Transcribe the records that follow. Keep every word exactly, and drop the pictures.

> _Data records_:
┄┄┄┄┄┄┄┄┄┄

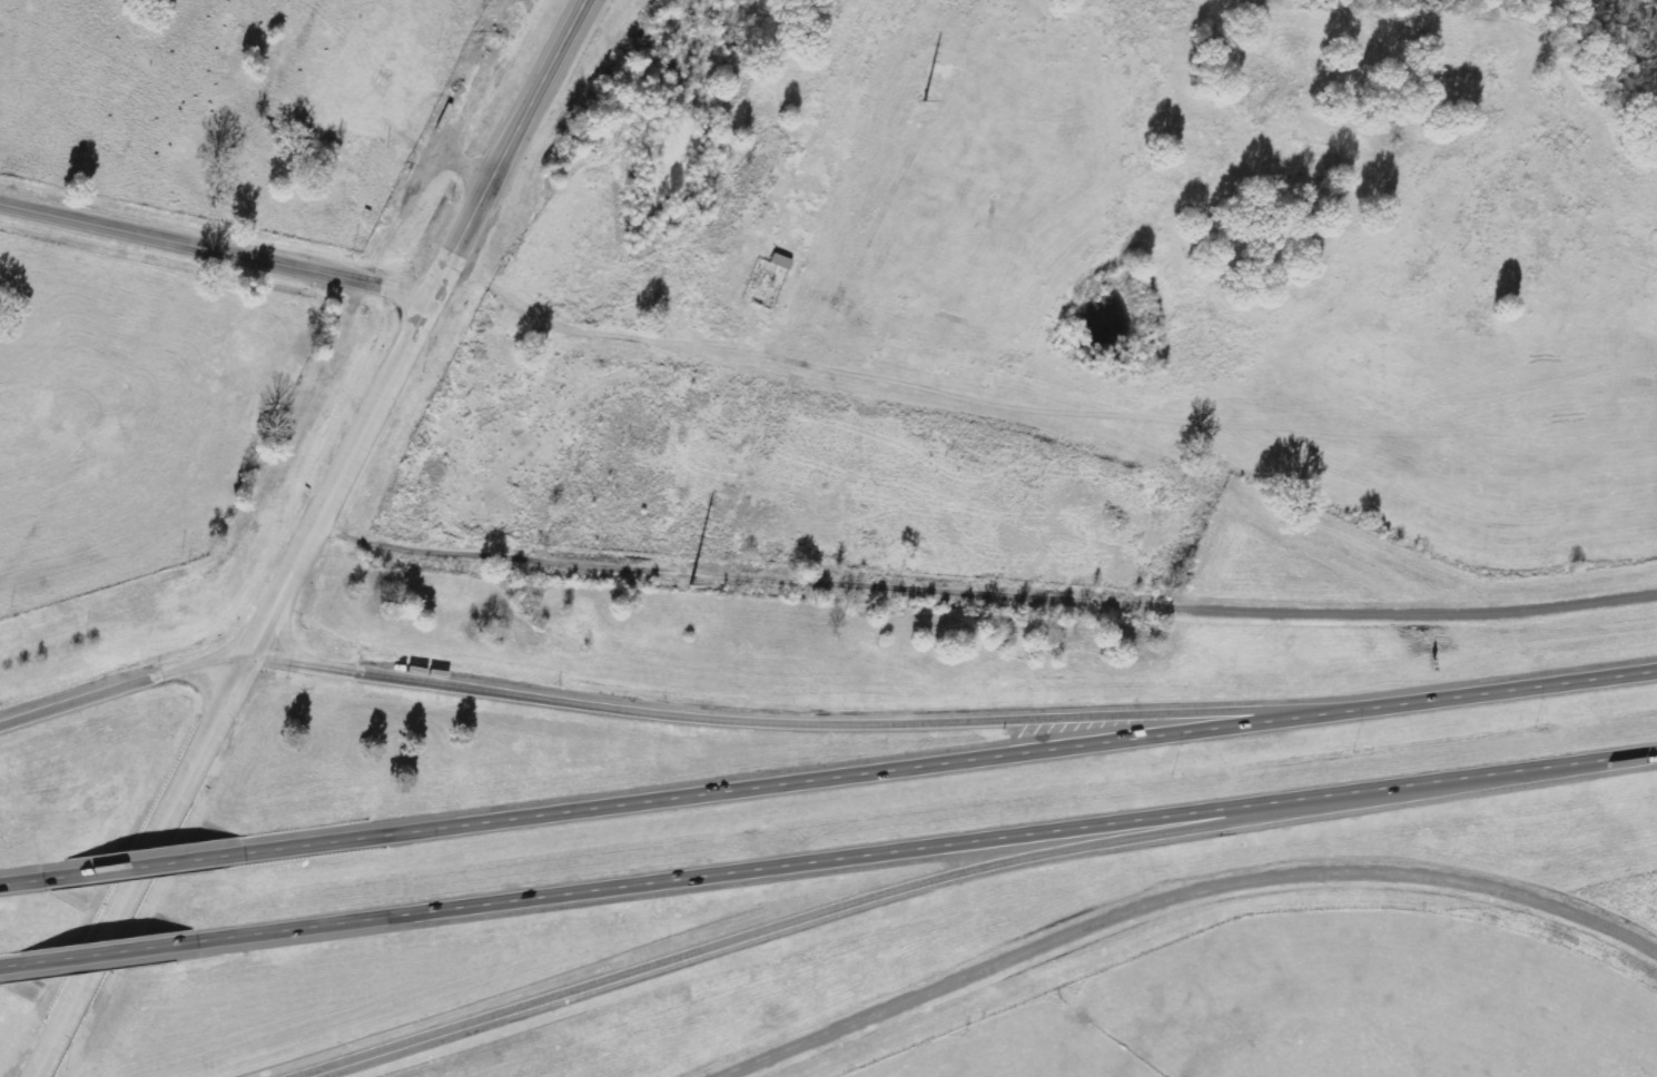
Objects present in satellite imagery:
power tower: (922, 94)
road: (518, 124)
road: (213, 251)
road: (774, 365)
road: (981, 588)
road: (240, 660)
road: (122, 688)
road: (796, 716)
road: (944, 759)
road: (918, 847)
road: (142, 862)
road: (26, 876)
road: (1183, 899)
road: (740, 934)
road: (95, 952)
road: (5, 963)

┄┄┄┄┄┄┄┄┄┄

> _Response box_:
Objects present in satellite imagery:
power tower: (922, 94)
road: (518, 124)
road: (213, 251)
road: (774, 365)
road: (981, 588)
road: (240, 660)
road: (122, 688)
road: (796, 716)
road: (944, 759)
road: (918, 847)
road: (142, 862)
road: (26, 876)
road: (1183, 899)
road: (740, 934)
road: (95, 952)
road: (5, 963)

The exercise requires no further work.